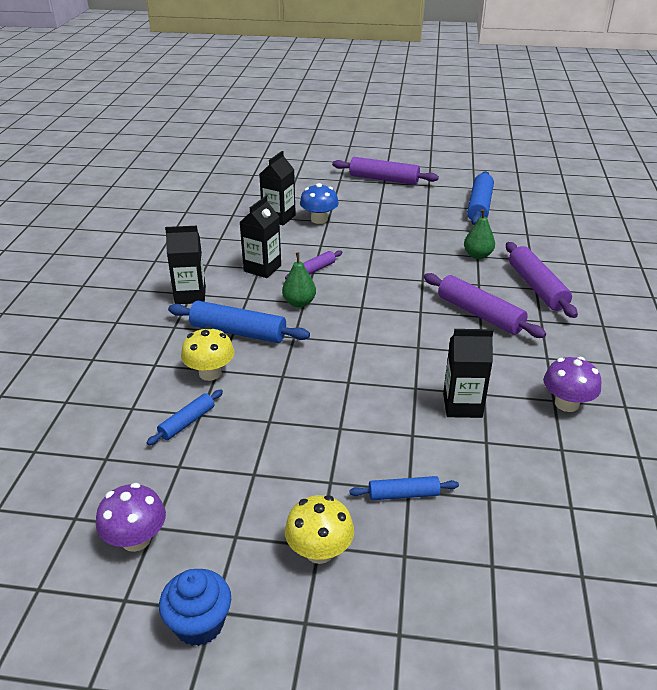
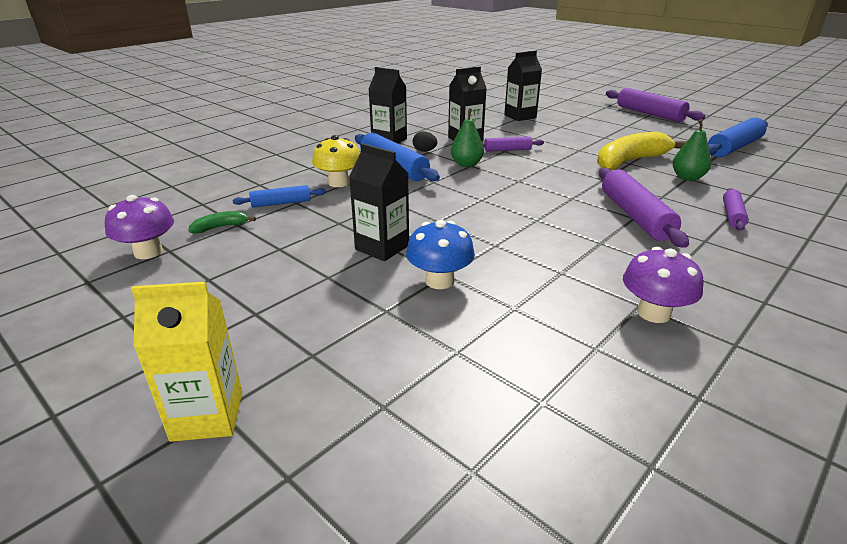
camera: 35 degrees right, 5 degrees down
(166, 477) = (220, 227): none -> green banana
(199, 624) = (102, 319): blue cupcake -> none
(242, 298) = (424, 151): none -> black egg
(319, 219) = (554, 124): blue mushroom -> blue mushroom (439, 281)
(319, 551) = (250, 317): yellow mushroom -> none
(397, 642) = (207, 416): none -> yellow carton
(403, 494) = (376, 311): blue rolling pin -> none
(423, 250) = (630, 161): none -> yellow banana
(462, 405) = (525, 272): black carton -> black carton (382, 247)
(536, 287) = (732, 215): purple rolling pin -> purple rolling pin, size x0.56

-=-=-=-=-

*WHAT YOU WILL DO*: Your answer should be a single number: how many lines of the material contain the word "none".

*REPLY TO THE EXERCISE*: 7